DATA SUPPLIED:
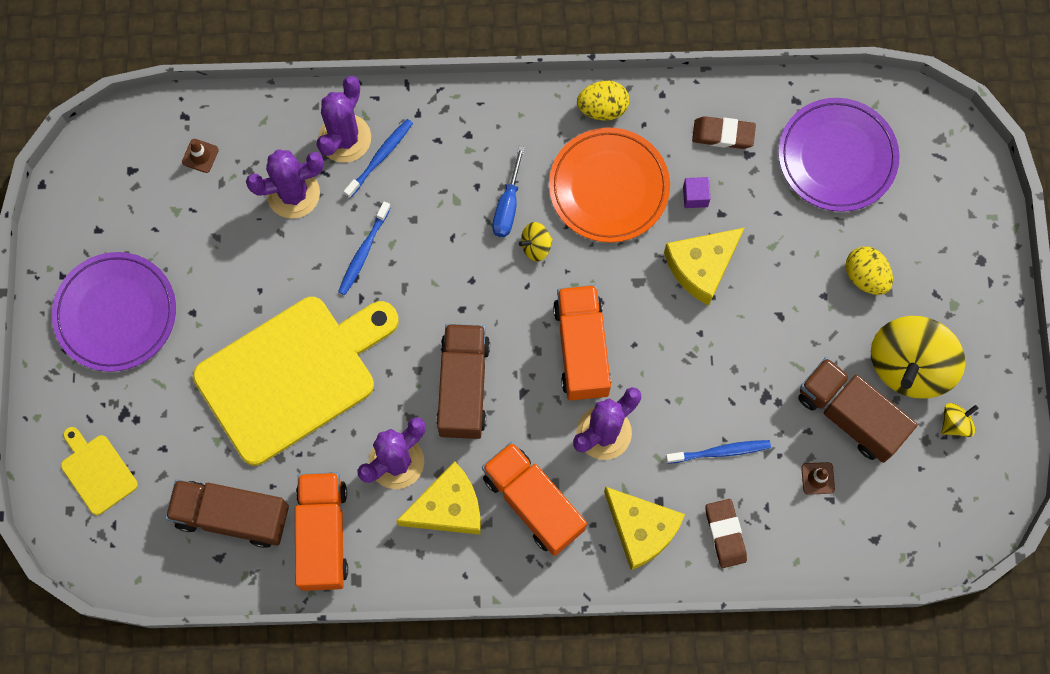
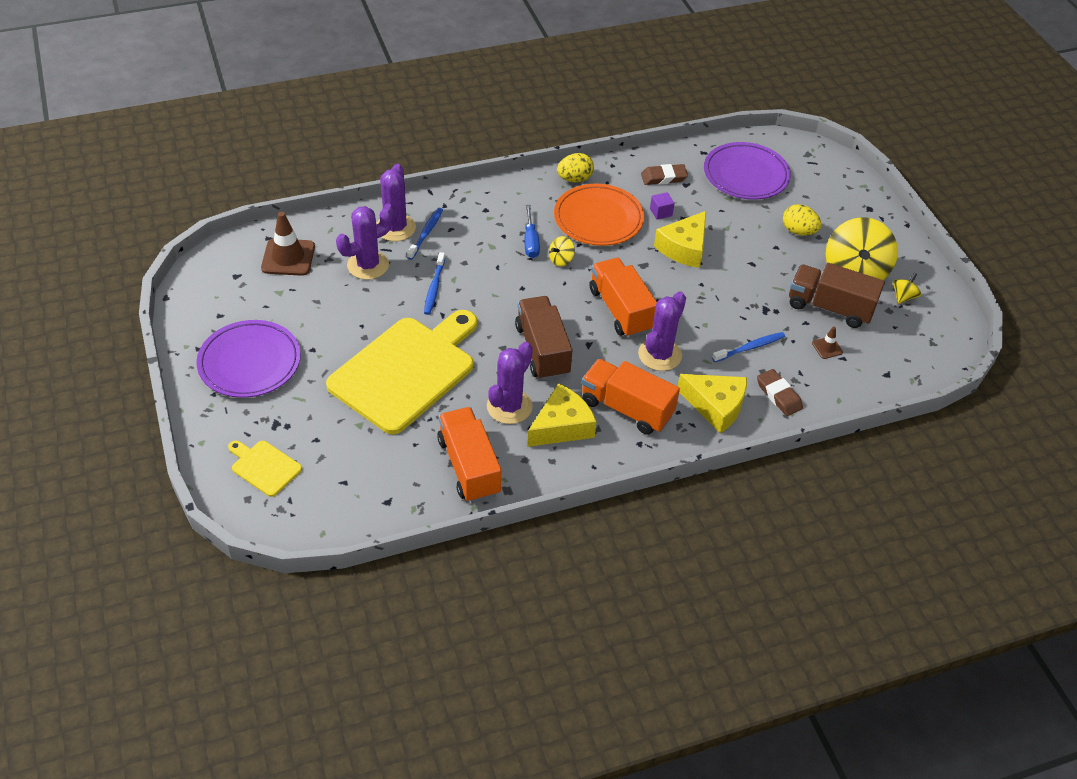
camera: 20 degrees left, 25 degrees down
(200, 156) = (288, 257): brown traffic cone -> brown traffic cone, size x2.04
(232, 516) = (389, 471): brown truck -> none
--
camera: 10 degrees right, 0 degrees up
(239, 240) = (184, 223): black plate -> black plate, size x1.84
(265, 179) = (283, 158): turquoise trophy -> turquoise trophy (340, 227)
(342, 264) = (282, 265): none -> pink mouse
* * *
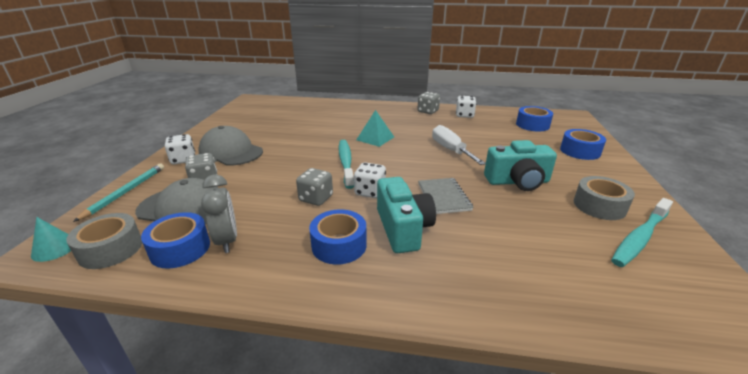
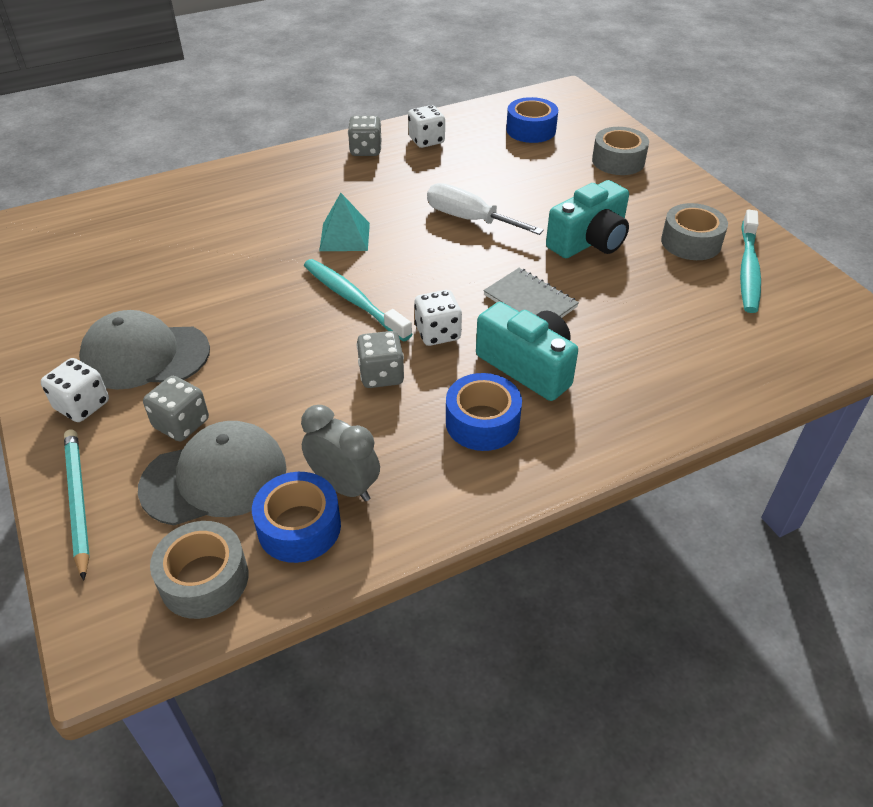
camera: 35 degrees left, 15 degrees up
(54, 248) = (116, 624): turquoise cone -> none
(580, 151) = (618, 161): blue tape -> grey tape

WHAT THIS TASK INVOLVES:
Start with the line above that contains "camera: 20 degrees left, 25 degrees down" and stop after the line that contains "(232, 516) = (389, 471): brown truck -> none". Output those lines exactly, and only those.

ANSWER SECTION:
camera: 20 degrees left, 25 degrees down
(200, 156) = (288, 257): brown traffic cone -> brown traffic cone, size x2.04
(232, 516) = (389, 471): brown truck -> none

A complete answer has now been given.